● What the task asks
Restate word for word the lines from the one containing "PureWhiteBattery" through the end of the listing below, with both ends included.

● Data shown
= Beginning of Section =
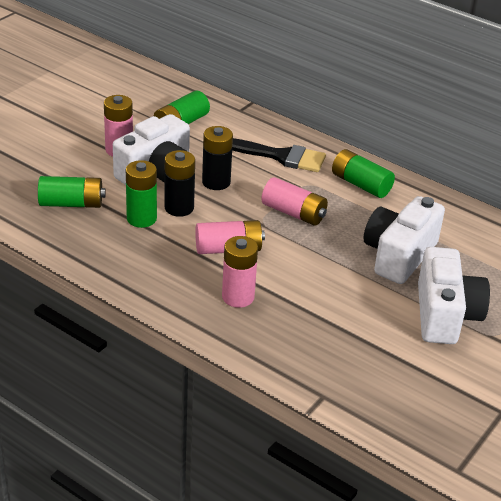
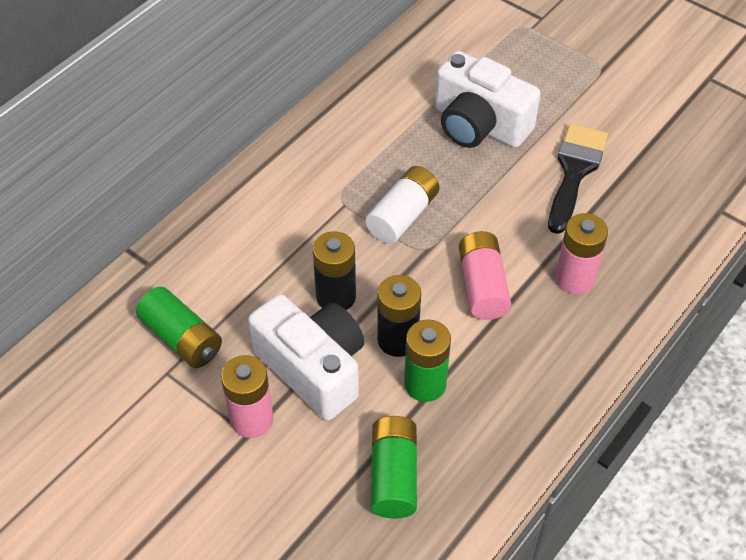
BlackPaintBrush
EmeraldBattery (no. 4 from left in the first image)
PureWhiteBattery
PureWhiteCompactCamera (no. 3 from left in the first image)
= End of Section =
● Reply
PureWhiteBattery
PureWhiteCompactCamera (no. 3 from left in the first image)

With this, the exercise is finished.